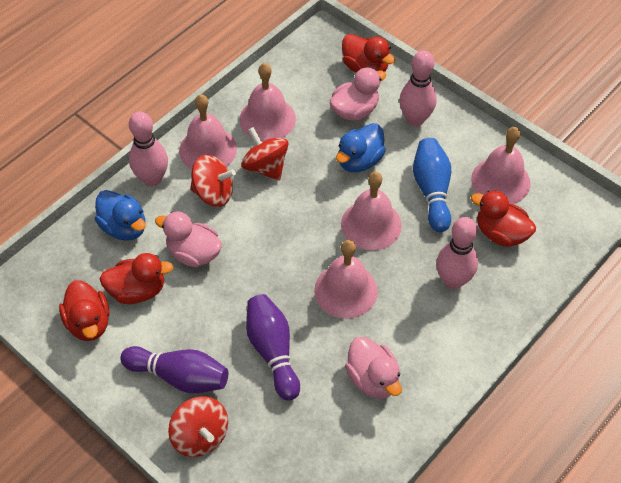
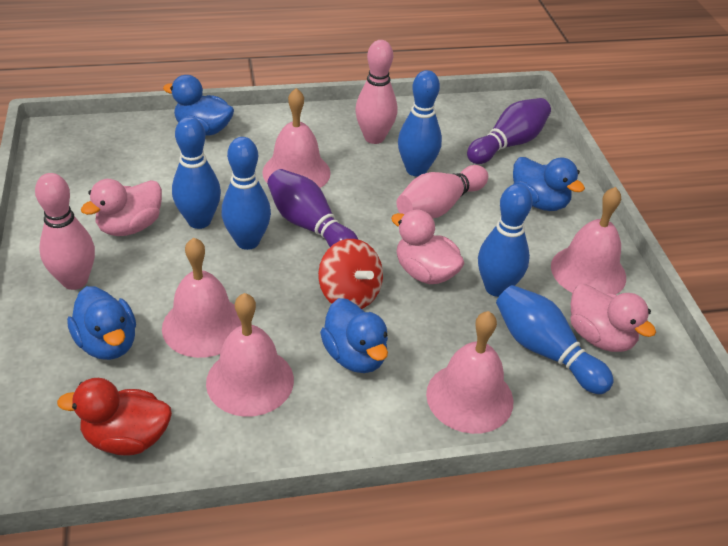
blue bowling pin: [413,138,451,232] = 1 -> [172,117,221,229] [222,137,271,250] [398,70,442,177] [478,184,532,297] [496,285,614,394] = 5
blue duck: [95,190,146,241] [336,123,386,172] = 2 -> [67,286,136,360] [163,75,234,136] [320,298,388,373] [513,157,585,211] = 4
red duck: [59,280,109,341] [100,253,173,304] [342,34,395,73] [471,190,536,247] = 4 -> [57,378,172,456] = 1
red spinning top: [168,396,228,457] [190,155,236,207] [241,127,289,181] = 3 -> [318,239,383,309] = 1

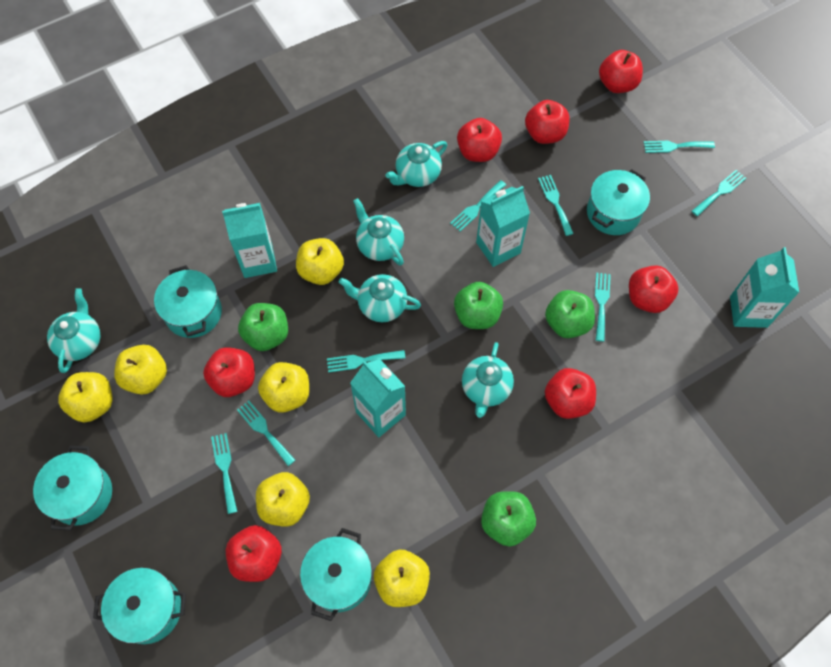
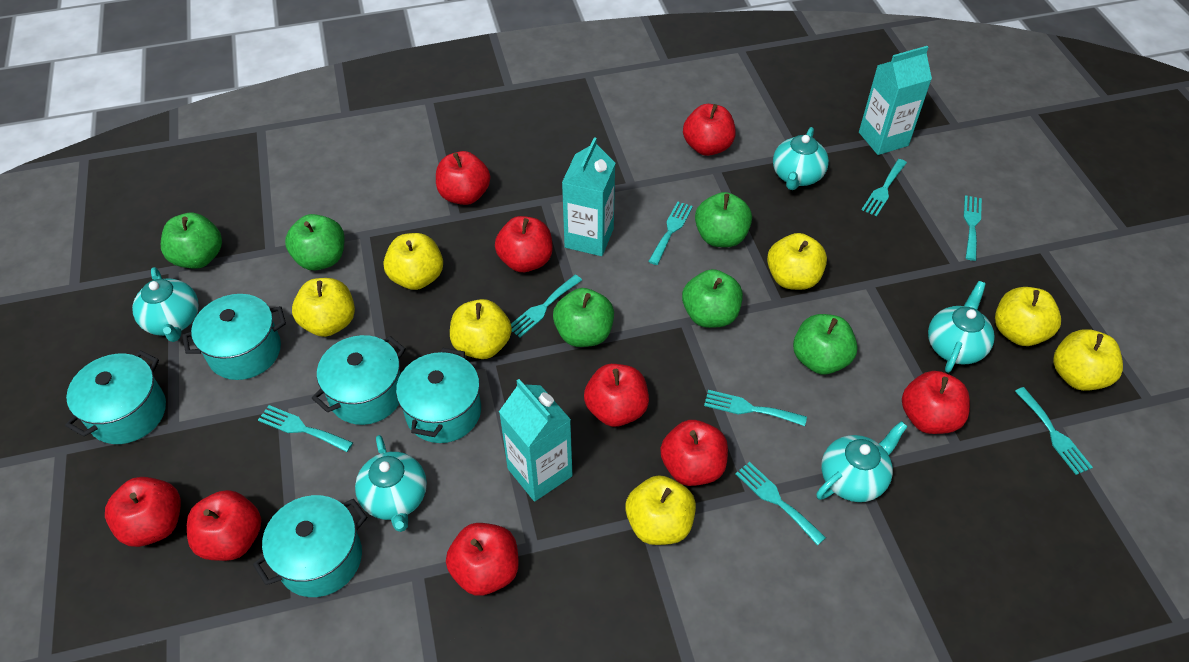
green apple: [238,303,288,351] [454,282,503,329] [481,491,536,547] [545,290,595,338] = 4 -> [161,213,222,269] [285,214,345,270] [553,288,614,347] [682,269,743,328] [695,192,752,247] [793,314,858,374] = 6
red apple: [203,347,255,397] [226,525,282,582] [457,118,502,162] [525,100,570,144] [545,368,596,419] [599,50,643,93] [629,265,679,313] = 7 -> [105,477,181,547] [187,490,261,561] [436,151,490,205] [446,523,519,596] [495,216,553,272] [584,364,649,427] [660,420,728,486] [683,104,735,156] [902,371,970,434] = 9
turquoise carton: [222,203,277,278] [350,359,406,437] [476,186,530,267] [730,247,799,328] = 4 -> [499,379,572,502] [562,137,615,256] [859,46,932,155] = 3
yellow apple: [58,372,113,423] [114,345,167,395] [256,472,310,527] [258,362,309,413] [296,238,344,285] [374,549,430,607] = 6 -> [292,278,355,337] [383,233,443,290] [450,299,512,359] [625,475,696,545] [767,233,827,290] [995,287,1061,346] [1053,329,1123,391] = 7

===

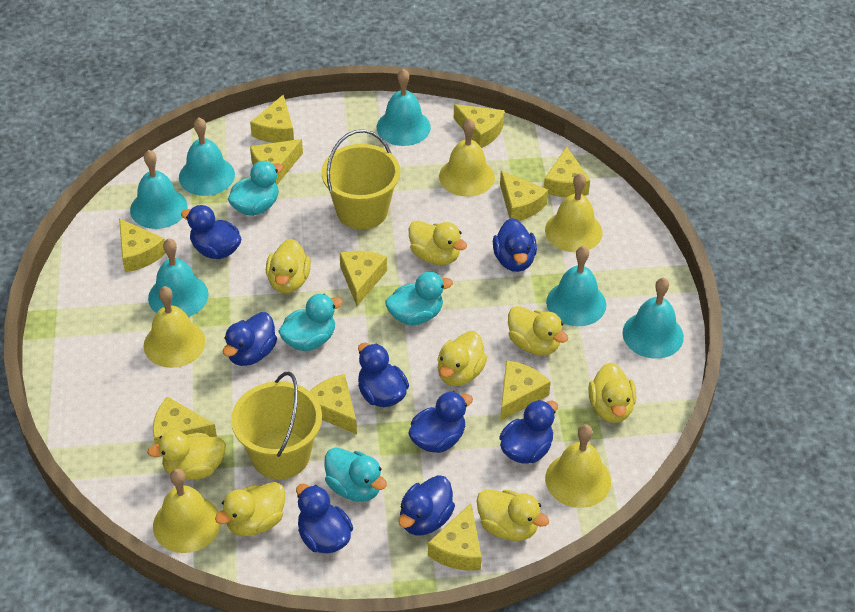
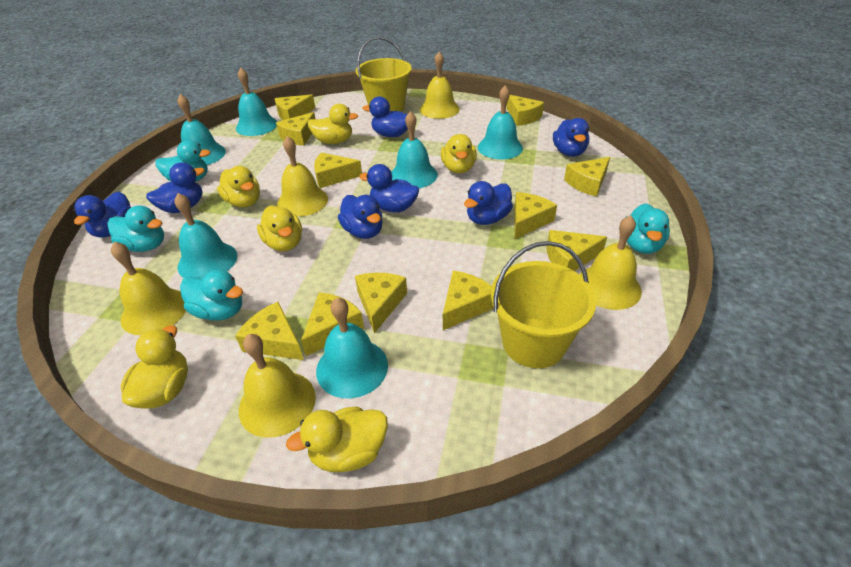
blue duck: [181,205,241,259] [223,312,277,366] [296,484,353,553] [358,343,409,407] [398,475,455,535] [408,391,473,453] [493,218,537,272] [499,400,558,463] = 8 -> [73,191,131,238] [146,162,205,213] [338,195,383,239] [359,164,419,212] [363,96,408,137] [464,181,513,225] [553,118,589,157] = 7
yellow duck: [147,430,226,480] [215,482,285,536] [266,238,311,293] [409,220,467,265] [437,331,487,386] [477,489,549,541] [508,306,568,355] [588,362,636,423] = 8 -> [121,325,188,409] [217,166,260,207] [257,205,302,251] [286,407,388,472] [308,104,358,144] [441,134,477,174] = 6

===

## WHAT THIS TASK INVOLVES
Some of the data mentions "yellow". Copy every line where it does.

## ANSWER TO THIS EXERCISE
yellow apple: [58,372,113,423] [114,345,167,395] [256,472,310,527] [258,362,309,413] [296,238,344,285] [374,549,430,607] = 6 -> [292,278,355,337] [383,233,443,290] [450,299,512,359] [625,475,696,545] [767,233,827,290] [995,287,1061,346] [1053,329,1123,391] = 7
yellow duck: [147,430,226,480] [215,482,285,536] [266,238,311,293] [409,220,467,265] [437,331,487,386] [477,489,549,541] [508,306,568,355] [588,362,636,423] = 8 -> [121,325,188,409] [217,166,260,207] [257,205,302,251] [286,407,388,472] [308,104,358,144] [441,134,477,174] = 6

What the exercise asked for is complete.